=== What is required ===
Each line of the data must be set down again without a single difference.

=== Records to use ===
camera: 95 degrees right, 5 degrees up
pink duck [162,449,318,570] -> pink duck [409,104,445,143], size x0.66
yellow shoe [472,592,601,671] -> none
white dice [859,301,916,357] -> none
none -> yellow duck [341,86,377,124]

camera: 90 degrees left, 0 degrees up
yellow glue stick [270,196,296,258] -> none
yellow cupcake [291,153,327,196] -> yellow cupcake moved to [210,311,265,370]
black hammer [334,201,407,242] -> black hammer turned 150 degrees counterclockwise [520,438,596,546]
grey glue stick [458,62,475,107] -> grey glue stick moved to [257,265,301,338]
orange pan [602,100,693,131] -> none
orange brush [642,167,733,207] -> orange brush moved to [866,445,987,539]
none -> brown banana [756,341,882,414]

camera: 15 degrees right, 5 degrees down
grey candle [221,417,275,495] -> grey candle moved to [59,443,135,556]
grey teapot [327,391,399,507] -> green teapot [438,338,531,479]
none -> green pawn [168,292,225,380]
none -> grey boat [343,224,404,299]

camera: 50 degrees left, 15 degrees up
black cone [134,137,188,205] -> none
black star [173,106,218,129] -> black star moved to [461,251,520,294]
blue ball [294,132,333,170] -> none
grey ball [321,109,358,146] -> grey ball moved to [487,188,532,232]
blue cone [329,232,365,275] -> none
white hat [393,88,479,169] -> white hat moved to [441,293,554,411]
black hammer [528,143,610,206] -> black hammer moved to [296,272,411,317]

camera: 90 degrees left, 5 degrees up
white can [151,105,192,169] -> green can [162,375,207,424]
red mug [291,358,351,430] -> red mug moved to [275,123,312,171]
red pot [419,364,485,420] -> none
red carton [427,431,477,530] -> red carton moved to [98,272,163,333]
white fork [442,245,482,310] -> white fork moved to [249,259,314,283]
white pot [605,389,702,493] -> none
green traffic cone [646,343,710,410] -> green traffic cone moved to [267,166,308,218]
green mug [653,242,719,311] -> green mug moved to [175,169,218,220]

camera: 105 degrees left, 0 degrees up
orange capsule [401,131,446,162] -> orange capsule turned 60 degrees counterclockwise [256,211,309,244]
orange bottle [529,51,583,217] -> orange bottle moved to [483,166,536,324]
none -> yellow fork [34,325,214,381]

=== Response to this task ===
camera: 95 degrees right, 5 degrees up
pink duck [162,449,318,570] -> pink duck [409,104,445,143], size x0.66
yellow shoe [472,592,601,671] -> none
white dice [859,301,916,357] -> none
none -> yellow duck [341,86,377,124]

camera: 90 degrees left, 0 degrees up
yellow glue stick [270,196,296,258] -> none
yellow cupcake [291,153,327,196] -> yellow cupcake moved to [210,311,265,370]
black hammer [334,201,407,242] -> black hammer turned 150 degrees counterclockwise [520,438,596,546]
grey glue stick [458,62,475,107] -> grey glue stick moved to [257,265,301,338]
orange pan [602,100,693,131] -> none
orange brush [642,167,733,207] -> orange brush moved to [866,445,987,539]
none -> brown banana [756,341,882,414]

camera: 15 degrees right, 5 degrees down
grey candle [221,417,275,495] -> grey candle moved to [59,443,135,556]
grey teapot [327,391,399,507] -> green teapot [438,338,531,479]
none -> green pawn [168,292,225,380]
none -> grey boat [343,224,404,299]

camera: 50 degrees left, 15 degrees up
black cone [134,137,188,205] -> none
black star [173,106,218,129] -> black star moved to [461,251,520,294]
blue ball [294,132,333,170] -> none
grey ball [321,109,358,146] -> grey ball moved to [487,188,532,232]
blue cone [329,232,365,275] -> none
white hat [393,88,479,169] -> white hat moved to [441,293,554,411]
black hammer [528,143,610,206] -> black hammer moved to [296,272,411,317]

camera: 90 degrees left, 5 degrees up
white can [151,105,192,169] -> green can [162,375,207,424]
red mug [291,358,351,430] -> red mug moved to [275,123,312,171]
red pot [419,364,485,420] -> none
red carton [427,431,477,530] -> red carton moved to [98,272,163,333]
white fork [442,245,482,310] -> white fork moved to [249,259,314,283]
white pot [605,389,702,493] -> none
green traffic cone [646,343,710,410] -> green traffic cone moved to [267,166,308,218]
green mug [653,242,719,311] -> green mug moved to [175,169,218,220]

camera: 105 degrees left, 0 degrees up
orange capsule [401,131,446,162] -> orange capsule turned 60 degrees counterclockwise [256,211,309,244]
orange bottle [529,51,583,217] -> orange bottle moved to [483,166,536,324]
none -> yellow fork [34,325,214,381]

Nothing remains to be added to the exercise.